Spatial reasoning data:
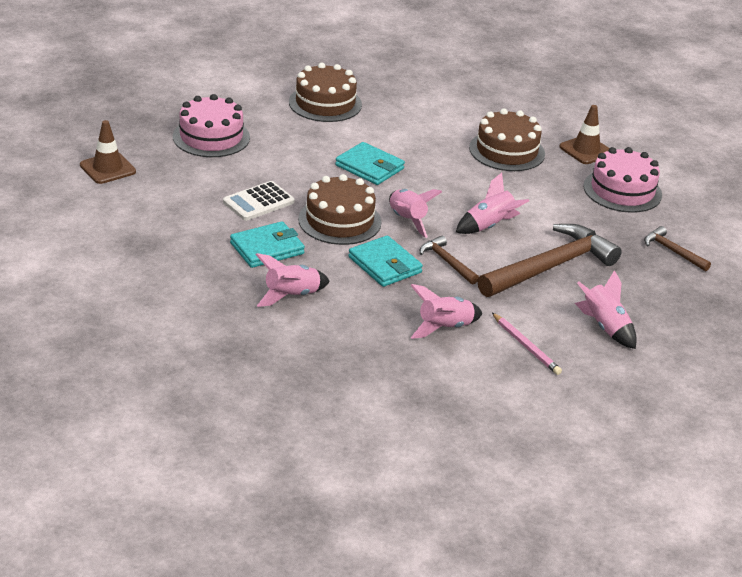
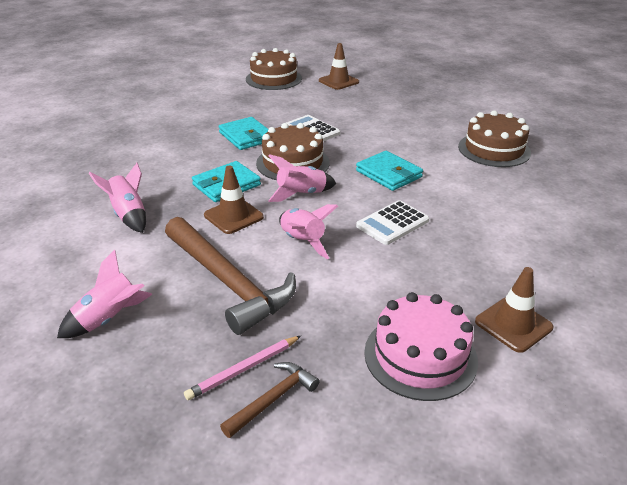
camera: 90 degrees right, 0 degrees up
pink cake [173,94,250,157] -> none
pink rocket [255,253,330,307] -> none
turquoise wallet [335,142,405,185] -> turquoise wallet turned 75 degrees counterclockwise [356,151,423,191]
brown hammer [420,236,479,285] -> brown traffic cone [204,166,264,234]
brown cake [469,108,545,171] -> brown cake moved to [246,48,302,90]
pink pencil [492,313,562,375] -> pink pencil moved to [184,336,301,400]
none -> white calculator [356,200,429,245]

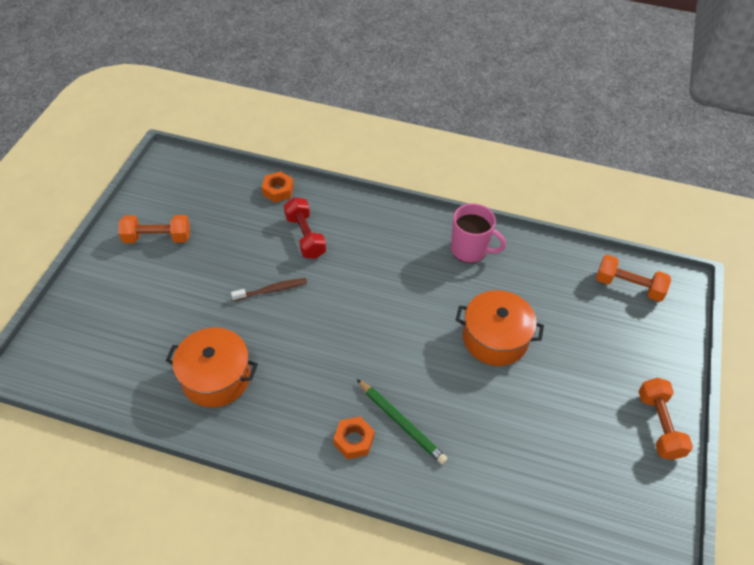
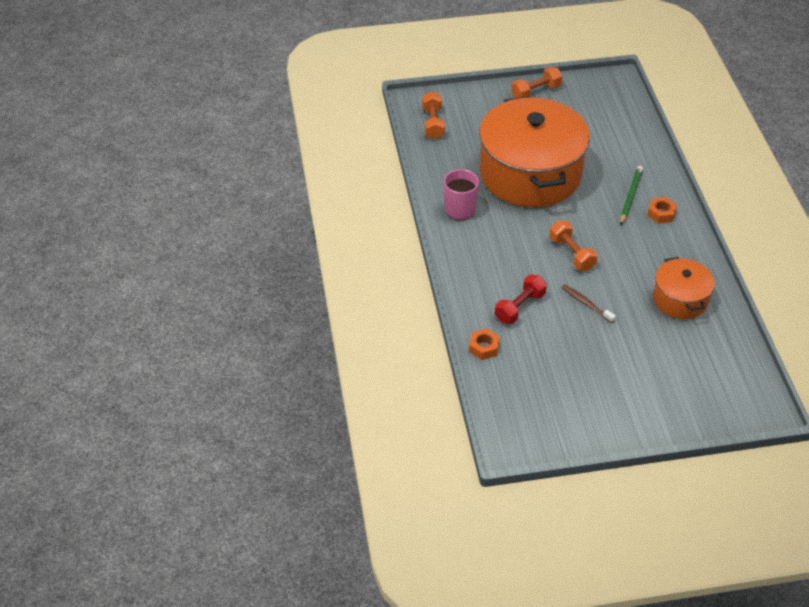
camera: 115 degrees left, 5 degrees down
orange dumbbell [119,215,190,243] -> orange dumbbell moved to [549,220,598,271]
orange pot [456,290,544,366] -> orange pot [479,96,590,207], size x2.03

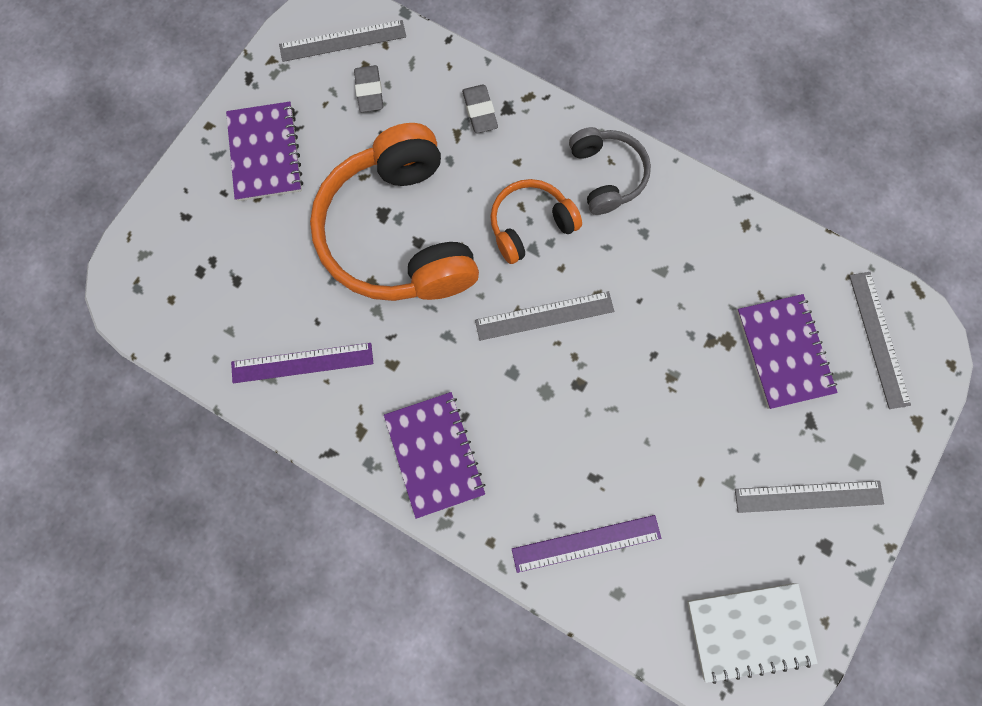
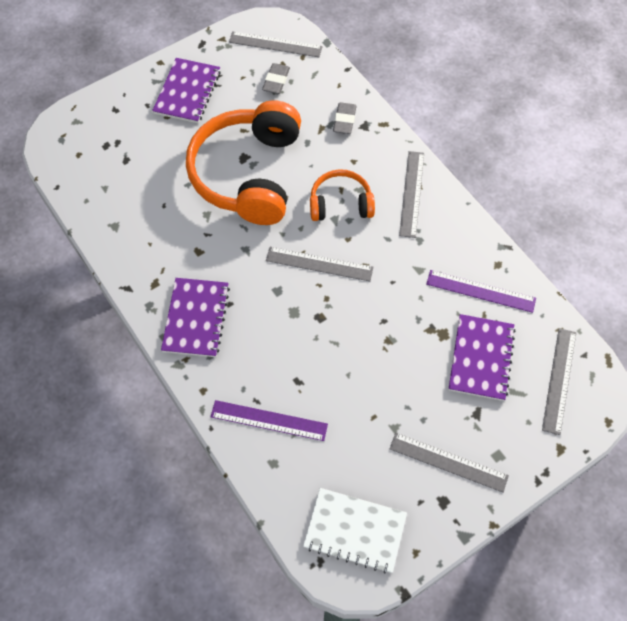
camera: 25 degrees right, 15 degrees down
purple ruler [231,343,373,383] -> purple ruler moved to [426,270,536,313]
grey headphones [569,127,651,215] -> grey ruler [399,151,424,238]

-- Directive --
The task requires that every line above be transcribed exactly, without the images.

-- Output for this task --
camera: 90 degrees right, 0 degrees up
pink cake [173,94,250,157] -> none
pink rocket [255,253,330,307] -> none
turquoise wallet [335,142,405,185] -> turquoise wallet turned 75 degrees counterclockwise [356,151,423,191]
brown hammer [420,236,479,285] -> brown traffic cone [204,166,264,234]
brown cake [469,108,545,171] -> brown cake moved to [246,48,302,90]
pink pencil [492,313,562,375] -> pink pencil moved to [184,336,301,400]
none -> white calculator [356,200,429,245]

camera: 115 degrees left, 5 degrees down
orange dumbbell [119,215,190,243] -> orange dumbbell moved to [549,220,598,271]
orange pot [456,290,544,366] -> orange pot [479,96,590,207], size x2.03

camera: 25 degrees right, 15 degrees down
purple ruler [231,343,373,383] -> purple ruler moved to [426,270,536,313]
grey headphones [569,127,651,215] -> grey ruler [399,151,424,238]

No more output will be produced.